Available data:
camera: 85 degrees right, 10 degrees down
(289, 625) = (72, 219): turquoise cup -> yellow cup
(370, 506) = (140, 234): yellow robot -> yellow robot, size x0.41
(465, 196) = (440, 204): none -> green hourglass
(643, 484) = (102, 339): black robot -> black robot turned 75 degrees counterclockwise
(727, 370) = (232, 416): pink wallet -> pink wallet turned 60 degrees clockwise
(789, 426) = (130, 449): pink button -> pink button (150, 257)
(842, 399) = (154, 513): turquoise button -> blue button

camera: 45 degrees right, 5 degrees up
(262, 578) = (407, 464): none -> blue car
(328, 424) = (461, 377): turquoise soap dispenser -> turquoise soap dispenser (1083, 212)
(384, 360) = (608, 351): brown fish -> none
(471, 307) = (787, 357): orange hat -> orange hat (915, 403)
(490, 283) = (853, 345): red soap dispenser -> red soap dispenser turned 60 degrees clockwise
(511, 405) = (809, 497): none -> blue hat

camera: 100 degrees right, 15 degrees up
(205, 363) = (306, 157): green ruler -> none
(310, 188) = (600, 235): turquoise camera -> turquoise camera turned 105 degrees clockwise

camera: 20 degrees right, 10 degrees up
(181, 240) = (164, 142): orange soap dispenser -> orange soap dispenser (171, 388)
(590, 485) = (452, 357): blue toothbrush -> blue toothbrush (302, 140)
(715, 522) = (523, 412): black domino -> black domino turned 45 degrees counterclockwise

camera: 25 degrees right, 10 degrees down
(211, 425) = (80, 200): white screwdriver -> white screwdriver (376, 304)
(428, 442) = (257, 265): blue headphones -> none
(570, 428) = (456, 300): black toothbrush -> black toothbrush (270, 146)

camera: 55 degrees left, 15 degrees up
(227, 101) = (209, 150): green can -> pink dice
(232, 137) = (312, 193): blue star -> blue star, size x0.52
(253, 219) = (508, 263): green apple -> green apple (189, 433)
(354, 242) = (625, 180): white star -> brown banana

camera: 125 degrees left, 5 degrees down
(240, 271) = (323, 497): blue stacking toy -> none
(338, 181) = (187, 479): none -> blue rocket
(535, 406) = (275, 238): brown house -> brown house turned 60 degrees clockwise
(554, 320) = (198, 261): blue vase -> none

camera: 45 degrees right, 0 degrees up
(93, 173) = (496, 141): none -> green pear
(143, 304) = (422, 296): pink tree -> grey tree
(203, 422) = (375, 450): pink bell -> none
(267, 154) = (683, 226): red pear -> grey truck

Task brief: Set down exactly the lines that begin with the one containing "(240, 271) = (323, 497): blue" and end with the last line above, and no others.

Solution to the problem:
(240, 271) = (323, 497): blue stacking toy -> none
(338, 181) = (187, 479): none -> blue rocket
(535, 406) = (275, 238): brown house -> brown house turned 60 degrees clockwise
(554, 320) = (198, 261): blue vase -> none

camera: 45 degrees right, 0 degrees up
(93, 173) = (496, 141): none -> green pear
(143, 304) = (422, 296): pink tree -> grey tree
(203, 422) = (375, 450): pink bell -> none
(267, 154) = (683, 226): red pear -> grey truck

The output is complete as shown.